[Task brief]: From the top of the entries below through the line containing "orange rectangle: (400, 372)", return every line exactly as written, please, and stop there.
- - - -
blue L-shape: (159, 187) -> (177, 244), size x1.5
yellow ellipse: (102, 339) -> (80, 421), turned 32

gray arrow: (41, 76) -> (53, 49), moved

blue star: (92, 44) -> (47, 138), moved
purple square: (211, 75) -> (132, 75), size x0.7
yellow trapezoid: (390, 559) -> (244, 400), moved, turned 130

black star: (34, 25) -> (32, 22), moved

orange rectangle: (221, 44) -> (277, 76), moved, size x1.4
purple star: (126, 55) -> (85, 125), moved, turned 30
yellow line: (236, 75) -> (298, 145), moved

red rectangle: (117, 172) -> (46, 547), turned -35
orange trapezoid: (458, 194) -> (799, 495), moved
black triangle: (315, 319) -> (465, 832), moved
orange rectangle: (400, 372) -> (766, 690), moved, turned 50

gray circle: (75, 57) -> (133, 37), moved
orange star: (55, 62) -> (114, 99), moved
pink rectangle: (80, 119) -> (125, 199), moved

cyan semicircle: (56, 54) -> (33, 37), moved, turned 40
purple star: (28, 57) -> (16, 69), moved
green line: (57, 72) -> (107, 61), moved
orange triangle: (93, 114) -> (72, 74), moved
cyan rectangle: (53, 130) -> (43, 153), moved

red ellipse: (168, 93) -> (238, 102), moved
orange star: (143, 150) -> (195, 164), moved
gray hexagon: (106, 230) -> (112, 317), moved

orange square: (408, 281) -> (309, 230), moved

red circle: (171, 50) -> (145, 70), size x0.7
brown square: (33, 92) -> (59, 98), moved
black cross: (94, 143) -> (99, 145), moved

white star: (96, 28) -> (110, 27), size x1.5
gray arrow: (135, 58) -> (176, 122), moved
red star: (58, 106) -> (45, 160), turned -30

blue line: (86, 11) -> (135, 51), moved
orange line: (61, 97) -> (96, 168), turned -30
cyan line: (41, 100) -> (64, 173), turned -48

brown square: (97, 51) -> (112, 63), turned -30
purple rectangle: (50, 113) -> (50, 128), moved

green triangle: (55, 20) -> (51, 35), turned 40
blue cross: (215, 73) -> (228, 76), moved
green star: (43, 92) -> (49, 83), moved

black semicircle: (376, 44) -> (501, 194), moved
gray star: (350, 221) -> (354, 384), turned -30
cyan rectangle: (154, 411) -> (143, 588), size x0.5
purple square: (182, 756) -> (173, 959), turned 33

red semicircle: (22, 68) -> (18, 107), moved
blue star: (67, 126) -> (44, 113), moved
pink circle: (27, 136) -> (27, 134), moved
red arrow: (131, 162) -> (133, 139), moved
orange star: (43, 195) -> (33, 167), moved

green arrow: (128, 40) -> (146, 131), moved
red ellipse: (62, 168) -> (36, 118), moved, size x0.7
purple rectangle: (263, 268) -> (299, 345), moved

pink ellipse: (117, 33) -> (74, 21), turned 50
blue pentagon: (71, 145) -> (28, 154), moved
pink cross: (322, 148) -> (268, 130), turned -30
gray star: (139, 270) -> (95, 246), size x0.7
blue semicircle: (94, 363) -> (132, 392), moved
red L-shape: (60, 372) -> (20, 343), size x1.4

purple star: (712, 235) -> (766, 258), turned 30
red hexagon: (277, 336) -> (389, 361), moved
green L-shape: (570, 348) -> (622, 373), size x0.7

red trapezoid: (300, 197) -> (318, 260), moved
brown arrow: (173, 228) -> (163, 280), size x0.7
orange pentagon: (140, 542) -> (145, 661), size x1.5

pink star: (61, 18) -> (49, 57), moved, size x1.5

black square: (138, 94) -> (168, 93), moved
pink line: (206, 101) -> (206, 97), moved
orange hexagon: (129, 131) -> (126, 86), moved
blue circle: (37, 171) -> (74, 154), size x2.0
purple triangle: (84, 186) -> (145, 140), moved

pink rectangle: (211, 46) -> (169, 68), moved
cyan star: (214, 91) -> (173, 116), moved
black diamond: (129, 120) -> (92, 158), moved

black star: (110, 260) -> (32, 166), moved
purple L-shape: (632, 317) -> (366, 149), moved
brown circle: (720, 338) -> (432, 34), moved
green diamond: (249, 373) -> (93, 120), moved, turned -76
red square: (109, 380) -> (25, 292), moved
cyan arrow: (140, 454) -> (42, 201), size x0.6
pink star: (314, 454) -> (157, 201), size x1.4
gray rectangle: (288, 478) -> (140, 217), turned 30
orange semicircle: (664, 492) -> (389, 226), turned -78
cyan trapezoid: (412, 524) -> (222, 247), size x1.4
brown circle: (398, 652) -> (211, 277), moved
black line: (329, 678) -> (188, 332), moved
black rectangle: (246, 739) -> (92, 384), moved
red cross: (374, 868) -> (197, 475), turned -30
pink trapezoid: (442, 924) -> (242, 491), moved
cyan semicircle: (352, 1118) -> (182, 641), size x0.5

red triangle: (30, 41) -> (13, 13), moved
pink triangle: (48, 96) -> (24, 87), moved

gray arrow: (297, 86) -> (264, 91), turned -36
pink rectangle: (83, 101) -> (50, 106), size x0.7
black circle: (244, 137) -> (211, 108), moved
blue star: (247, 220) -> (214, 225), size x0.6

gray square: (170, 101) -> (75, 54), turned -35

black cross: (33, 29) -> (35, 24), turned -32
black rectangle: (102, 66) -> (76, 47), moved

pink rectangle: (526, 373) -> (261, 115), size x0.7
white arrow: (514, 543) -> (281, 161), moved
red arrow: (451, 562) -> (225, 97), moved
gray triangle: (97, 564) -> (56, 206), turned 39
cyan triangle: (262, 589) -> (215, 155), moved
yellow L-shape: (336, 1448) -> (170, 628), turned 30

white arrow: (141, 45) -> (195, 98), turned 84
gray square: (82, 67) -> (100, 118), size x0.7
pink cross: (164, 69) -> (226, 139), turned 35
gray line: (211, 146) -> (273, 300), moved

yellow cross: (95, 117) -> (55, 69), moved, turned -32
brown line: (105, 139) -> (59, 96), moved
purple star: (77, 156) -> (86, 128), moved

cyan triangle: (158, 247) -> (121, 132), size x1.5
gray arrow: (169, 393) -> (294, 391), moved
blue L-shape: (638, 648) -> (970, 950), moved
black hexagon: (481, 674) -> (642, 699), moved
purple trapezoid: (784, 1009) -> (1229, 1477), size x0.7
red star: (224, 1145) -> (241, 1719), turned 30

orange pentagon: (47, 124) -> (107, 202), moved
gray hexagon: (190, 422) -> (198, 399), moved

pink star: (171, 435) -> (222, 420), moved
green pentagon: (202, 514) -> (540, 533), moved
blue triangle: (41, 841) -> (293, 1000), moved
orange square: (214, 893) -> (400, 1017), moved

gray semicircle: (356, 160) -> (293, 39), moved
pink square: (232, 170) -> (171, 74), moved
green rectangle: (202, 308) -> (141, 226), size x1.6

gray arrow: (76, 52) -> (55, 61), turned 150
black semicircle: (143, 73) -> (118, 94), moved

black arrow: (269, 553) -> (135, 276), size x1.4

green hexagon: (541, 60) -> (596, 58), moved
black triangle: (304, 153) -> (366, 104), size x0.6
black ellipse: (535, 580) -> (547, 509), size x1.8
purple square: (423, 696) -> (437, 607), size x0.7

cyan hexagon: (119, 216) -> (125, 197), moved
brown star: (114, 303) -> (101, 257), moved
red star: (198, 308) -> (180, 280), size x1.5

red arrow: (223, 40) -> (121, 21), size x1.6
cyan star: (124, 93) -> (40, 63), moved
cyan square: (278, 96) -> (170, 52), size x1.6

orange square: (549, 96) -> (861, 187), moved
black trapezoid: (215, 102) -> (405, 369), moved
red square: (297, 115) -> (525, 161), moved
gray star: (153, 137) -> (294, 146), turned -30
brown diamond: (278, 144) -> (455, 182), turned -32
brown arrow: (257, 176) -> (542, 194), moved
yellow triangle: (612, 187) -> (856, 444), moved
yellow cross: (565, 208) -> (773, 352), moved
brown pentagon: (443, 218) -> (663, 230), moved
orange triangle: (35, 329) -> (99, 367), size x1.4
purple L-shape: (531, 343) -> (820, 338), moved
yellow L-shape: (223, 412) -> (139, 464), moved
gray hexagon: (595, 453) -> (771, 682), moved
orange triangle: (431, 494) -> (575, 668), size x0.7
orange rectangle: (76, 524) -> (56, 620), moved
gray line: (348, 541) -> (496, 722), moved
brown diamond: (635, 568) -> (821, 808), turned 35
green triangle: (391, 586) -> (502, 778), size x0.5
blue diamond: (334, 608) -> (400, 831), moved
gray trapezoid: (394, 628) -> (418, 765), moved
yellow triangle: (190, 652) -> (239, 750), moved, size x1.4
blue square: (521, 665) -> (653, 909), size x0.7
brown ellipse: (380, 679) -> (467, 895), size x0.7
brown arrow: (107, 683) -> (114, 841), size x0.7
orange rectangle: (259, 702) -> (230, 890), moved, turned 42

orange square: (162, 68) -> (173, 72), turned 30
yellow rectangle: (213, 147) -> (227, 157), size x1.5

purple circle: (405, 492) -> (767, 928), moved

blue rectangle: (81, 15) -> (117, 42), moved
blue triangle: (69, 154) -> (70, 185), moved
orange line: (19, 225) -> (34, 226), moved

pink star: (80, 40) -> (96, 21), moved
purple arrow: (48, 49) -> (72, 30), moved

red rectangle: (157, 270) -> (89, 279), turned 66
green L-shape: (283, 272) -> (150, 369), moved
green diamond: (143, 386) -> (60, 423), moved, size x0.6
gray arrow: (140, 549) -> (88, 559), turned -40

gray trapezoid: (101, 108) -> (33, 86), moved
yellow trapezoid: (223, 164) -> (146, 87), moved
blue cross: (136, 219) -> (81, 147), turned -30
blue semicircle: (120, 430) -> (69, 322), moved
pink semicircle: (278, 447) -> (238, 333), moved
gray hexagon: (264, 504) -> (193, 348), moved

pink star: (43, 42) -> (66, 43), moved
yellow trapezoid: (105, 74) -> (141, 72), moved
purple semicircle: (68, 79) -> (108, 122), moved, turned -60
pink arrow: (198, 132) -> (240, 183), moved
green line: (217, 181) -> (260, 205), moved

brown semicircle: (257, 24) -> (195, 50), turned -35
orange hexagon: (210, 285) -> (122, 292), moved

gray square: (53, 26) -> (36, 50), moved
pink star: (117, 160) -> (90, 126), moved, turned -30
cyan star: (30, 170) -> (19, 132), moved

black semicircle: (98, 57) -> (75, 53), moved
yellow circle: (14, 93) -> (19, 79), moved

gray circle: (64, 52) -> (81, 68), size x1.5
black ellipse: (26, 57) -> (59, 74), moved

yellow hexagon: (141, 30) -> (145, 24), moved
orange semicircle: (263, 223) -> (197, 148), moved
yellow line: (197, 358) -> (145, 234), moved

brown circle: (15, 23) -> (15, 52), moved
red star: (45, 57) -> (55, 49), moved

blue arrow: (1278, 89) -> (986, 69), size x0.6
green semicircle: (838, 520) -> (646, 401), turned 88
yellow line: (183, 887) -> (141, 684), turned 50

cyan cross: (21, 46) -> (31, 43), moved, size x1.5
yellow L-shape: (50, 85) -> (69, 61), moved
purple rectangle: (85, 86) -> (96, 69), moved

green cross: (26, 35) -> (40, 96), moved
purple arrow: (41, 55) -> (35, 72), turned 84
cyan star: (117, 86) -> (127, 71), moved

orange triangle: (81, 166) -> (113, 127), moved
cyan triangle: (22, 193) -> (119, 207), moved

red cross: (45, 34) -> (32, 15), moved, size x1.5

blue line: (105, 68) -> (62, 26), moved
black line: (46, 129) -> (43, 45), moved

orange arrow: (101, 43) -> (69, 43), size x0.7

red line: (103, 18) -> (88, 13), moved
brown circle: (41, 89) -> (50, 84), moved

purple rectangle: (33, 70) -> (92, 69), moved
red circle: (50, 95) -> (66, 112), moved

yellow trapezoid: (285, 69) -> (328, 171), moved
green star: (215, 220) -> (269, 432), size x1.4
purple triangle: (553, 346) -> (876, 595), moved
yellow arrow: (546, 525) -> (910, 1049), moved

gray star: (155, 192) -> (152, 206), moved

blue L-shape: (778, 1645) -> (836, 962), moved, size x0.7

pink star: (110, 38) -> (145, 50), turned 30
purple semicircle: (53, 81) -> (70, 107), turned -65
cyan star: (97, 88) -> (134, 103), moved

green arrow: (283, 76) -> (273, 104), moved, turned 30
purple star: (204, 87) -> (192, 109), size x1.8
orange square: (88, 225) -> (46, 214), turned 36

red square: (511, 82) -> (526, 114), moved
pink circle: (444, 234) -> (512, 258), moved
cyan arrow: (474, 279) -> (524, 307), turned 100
- - - -
[Response area]:
blue L-shape: (159, 187) -> (177, 244), size x1.5
yellow ellipse: (102, 339) -> (80, 421), turned 32

gray arrow: (41, 76) -> (53, 49), moved

blue star: (92, 44) -> (47, 138), moved
purple square: (211, 75) -> (132, 75), size x0.7
yellow trapezoid: (390, 559) -> (244, 400), moved, turned 130

black star: (34, 25) -> (32, 22), moved

orange rectangle: (221, 44) -> (277, 76), moved, size x1.4
purple star: (126, 55) -> (85, 125), moved, turned 30
yellow line: (236, 75) -> (298, 145), moved

red rectangle: (117, 172) -> (46, 547), turned -35
orange trapezoid: (458, 194) -> (799, 495), moved
black triangle: (315, 319) -> (465, 832), moved
orange rectangle: (400, 372) -> (766, 690), moved, turned 50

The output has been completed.